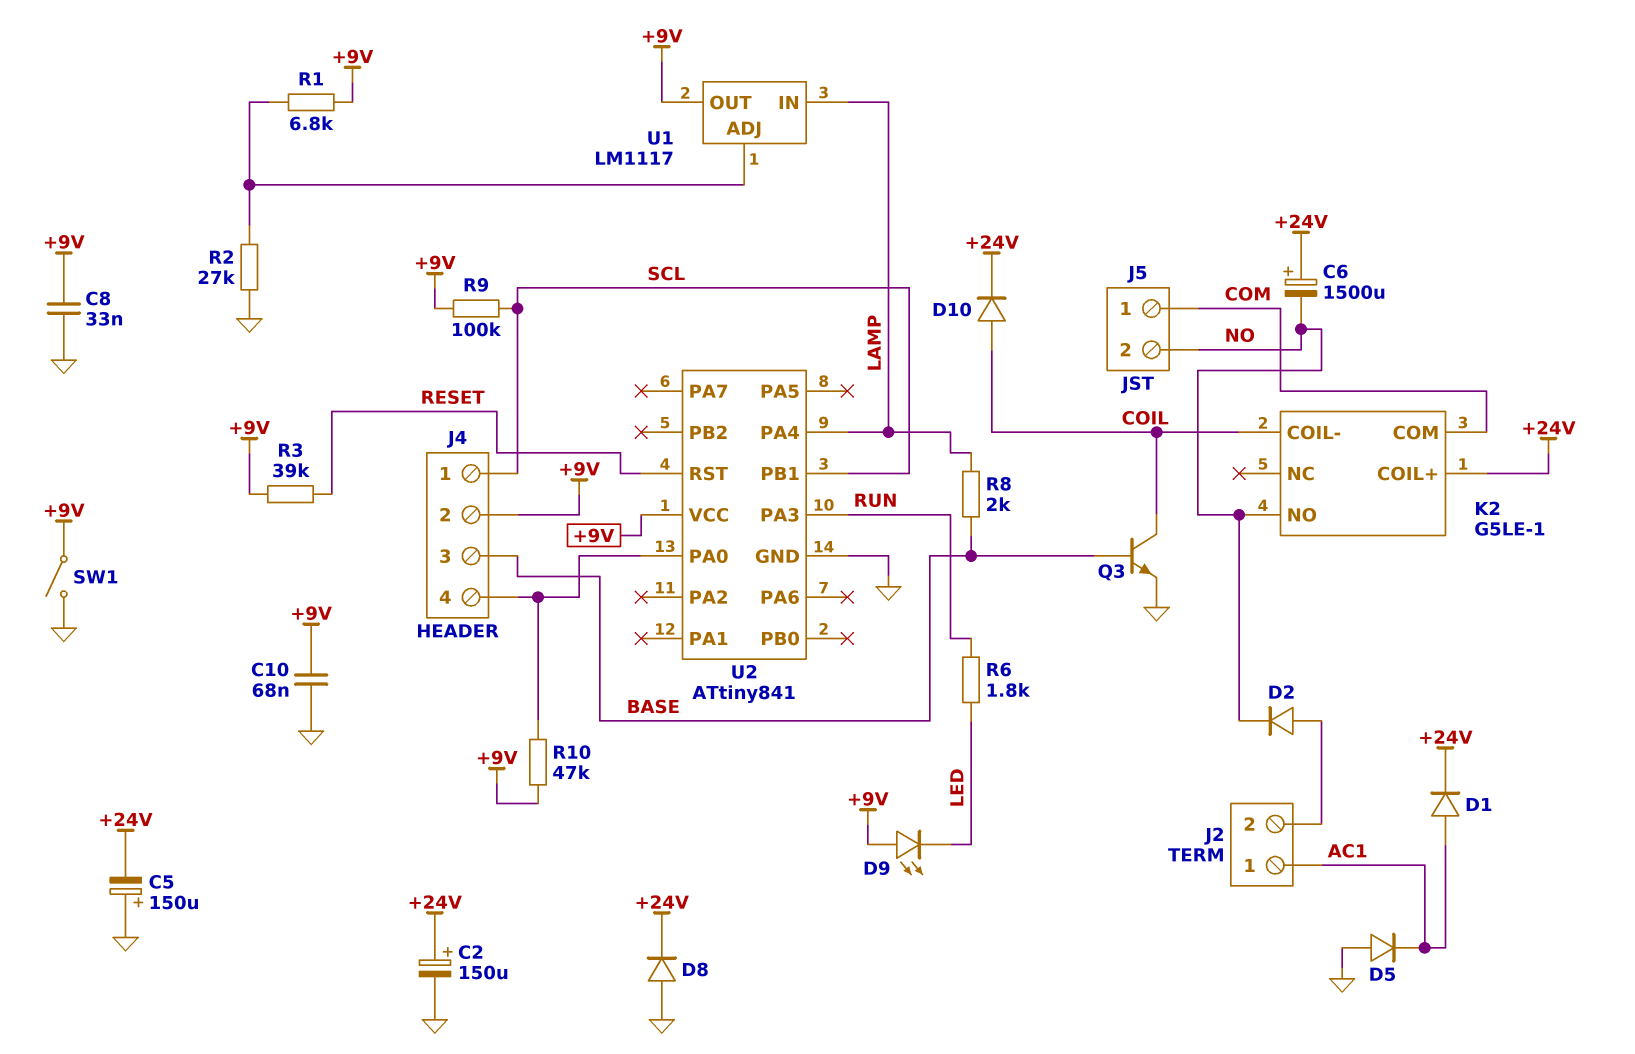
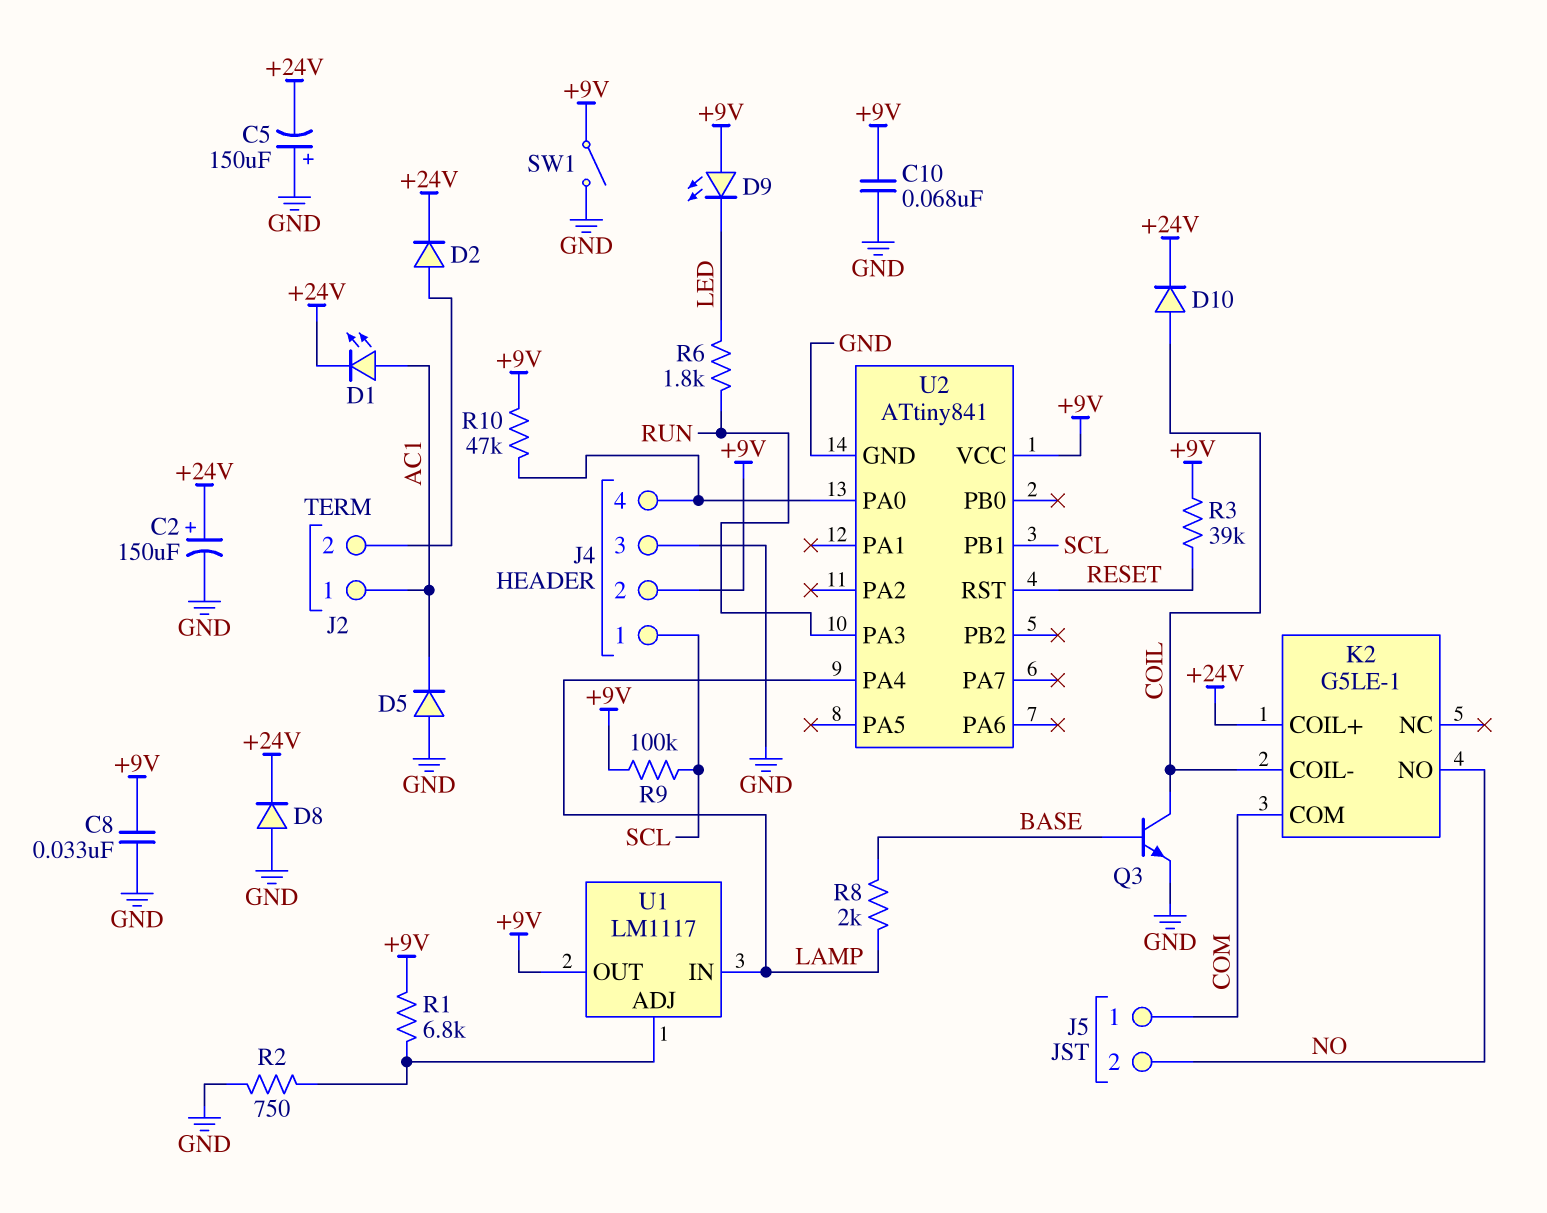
C6: 1500uF (plus +24V, minus NO) -> none
D1: diode (A AC1, K +24V) -> LED (A AC1, K +24V)
D2: diode (A J2/2, K NO) -> diode (A J2/2, K +24V)
J4 pin 3: BASE -> GND
R2: 27k (GND, U1/ADJ) -> 750 (GND, U1/ADJ)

◇ ◇ ◇ ◇

What is being asked — Now write out the data word for word, skipping every picture in it.

Expected answer —
C6: 1500uF (plus +24V, minus NO) -> none
D1: diode (A AC1, K +24V) -> LED (A AC1, K +24V)
D2: diode (A J2/2, K NO) -> diode (A J2/2, K +24V)
J4 pin 3: BASE -> GND
R2: 27k (GND, U1/ADJ) -> 750 (GND, U1/ADJ)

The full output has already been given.